Instructions for the task ▸ Repeat exactly the lines from the start of the material below up to and including the "dice in pink" line.
========================
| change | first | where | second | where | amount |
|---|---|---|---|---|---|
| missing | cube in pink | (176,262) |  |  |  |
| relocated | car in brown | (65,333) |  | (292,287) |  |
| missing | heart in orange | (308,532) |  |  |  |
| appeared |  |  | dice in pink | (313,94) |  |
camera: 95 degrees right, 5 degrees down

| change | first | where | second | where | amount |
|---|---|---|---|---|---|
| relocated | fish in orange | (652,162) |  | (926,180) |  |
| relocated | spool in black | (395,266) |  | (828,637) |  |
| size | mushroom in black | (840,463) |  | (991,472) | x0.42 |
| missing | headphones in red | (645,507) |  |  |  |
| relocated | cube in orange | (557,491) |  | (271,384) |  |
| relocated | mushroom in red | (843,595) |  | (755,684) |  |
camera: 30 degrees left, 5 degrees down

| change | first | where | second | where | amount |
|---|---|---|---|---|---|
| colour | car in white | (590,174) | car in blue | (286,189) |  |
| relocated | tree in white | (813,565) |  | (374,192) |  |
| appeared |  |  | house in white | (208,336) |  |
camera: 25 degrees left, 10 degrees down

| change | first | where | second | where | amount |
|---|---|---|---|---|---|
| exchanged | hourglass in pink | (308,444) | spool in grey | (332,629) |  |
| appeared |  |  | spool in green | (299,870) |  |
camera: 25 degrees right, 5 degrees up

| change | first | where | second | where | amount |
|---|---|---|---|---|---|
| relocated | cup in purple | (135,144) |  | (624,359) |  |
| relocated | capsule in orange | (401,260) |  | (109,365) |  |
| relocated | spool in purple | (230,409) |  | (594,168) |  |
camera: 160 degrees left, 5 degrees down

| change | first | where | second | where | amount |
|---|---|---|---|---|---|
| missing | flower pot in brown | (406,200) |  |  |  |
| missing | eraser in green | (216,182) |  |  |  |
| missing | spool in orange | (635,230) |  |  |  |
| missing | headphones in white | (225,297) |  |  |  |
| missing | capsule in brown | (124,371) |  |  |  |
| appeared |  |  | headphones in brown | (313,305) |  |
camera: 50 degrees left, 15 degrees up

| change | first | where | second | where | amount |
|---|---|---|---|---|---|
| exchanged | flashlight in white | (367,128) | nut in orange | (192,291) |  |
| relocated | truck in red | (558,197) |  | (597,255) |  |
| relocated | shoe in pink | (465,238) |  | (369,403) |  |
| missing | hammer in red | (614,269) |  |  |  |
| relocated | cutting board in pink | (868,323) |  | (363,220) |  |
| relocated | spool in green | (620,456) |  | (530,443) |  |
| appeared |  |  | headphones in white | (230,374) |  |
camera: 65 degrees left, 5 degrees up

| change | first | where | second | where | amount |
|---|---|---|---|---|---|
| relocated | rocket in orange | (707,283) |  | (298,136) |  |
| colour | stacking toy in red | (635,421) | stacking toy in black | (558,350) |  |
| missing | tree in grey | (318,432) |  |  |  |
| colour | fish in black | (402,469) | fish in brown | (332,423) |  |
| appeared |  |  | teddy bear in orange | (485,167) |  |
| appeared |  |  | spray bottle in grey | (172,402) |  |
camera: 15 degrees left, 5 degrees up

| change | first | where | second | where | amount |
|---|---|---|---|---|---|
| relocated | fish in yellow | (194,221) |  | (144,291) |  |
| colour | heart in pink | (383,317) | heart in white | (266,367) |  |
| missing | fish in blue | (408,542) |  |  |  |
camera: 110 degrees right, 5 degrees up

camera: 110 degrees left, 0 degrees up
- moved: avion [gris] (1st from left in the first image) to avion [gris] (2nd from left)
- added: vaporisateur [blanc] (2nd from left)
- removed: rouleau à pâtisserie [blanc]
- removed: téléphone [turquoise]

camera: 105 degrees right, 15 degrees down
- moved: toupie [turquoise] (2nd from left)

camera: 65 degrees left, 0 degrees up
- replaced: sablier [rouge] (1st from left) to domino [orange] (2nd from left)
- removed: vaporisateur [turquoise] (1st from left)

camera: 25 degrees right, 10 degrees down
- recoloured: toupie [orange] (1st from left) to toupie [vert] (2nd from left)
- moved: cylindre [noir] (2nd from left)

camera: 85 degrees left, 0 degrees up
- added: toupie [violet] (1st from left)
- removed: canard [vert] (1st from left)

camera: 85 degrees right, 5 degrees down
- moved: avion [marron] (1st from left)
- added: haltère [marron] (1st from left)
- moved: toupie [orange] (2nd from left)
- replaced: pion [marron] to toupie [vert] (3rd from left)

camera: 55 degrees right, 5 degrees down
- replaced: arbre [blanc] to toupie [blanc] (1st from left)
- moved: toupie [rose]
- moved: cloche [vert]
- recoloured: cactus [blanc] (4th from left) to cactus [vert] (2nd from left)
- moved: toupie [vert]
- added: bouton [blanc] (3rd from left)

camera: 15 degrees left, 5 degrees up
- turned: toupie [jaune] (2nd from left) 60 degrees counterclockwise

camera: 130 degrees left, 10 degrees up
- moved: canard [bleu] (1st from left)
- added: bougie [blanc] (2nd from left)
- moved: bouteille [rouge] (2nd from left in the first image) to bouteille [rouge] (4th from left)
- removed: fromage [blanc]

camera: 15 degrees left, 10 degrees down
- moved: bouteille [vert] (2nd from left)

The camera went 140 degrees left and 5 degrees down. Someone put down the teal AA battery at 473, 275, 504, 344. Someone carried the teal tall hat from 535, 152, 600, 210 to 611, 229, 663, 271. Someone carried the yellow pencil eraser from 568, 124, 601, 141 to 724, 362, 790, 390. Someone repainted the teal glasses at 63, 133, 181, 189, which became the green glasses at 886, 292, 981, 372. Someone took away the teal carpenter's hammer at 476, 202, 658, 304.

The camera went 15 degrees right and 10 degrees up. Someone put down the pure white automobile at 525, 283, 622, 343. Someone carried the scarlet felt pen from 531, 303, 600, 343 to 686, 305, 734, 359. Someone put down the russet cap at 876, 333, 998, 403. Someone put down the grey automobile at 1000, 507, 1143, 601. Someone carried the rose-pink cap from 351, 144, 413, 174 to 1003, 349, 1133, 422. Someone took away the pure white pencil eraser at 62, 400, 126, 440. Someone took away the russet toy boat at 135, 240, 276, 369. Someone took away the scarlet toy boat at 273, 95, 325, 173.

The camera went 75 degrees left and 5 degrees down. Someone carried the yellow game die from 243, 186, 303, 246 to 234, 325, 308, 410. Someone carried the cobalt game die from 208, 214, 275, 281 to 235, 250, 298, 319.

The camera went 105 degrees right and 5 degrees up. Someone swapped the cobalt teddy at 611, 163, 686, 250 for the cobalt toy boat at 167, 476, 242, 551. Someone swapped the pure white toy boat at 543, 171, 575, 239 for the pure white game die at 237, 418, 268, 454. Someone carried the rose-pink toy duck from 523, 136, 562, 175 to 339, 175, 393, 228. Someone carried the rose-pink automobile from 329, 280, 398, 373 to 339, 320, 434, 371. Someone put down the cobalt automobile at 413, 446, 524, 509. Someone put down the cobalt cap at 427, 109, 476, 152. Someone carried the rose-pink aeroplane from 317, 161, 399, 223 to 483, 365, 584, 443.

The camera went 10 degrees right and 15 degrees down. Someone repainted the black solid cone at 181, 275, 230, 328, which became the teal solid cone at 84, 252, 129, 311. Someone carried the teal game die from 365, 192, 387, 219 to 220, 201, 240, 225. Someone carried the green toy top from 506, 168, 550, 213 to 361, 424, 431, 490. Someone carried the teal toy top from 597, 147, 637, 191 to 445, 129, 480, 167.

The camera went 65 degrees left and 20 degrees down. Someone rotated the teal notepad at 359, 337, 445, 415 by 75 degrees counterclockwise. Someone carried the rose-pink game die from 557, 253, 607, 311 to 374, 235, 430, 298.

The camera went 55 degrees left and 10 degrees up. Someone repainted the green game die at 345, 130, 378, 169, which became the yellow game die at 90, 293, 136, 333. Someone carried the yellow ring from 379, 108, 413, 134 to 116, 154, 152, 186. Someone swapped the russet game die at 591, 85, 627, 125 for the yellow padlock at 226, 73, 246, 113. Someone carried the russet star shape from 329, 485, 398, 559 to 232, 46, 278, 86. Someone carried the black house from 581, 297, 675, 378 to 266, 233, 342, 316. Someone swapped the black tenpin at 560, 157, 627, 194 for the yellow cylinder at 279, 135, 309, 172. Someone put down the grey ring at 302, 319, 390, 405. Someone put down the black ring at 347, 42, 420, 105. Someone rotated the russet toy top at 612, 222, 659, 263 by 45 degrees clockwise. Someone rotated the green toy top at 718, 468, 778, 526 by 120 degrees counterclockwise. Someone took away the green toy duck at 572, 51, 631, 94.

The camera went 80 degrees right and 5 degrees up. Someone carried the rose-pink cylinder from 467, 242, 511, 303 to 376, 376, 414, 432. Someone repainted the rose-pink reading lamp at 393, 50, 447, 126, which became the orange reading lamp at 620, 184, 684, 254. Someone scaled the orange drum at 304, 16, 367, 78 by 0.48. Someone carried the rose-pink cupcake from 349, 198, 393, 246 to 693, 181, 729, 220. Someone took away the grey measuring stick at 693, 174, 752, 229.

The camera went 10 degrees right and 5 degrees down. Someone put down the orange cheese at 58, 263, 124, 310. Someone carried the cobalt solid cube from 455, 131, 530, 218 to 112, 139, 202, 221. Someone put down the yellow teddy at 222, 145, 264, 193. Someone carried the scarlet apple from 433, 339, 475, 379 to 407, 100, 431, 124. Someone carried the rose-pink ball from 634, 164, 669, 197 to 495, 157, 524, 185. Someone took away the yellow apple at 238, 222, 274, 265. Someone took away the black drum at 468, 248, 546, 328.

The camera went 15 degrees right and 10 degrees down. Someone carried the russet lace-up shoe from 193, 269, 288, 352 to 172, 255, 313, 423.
========================
Task answer ▸
| change | first | where | second | where | amount |
|---|---|---|---|---|---|
| missing | cube in pink | (176,262) |  |  |  |
| relocated | car in brown | (65,333) |  | (292,287) |  |
| missing | heart in orange | (308,532) |  |  |  |
| appeared |  |  | dice in pink | (313,94) |  |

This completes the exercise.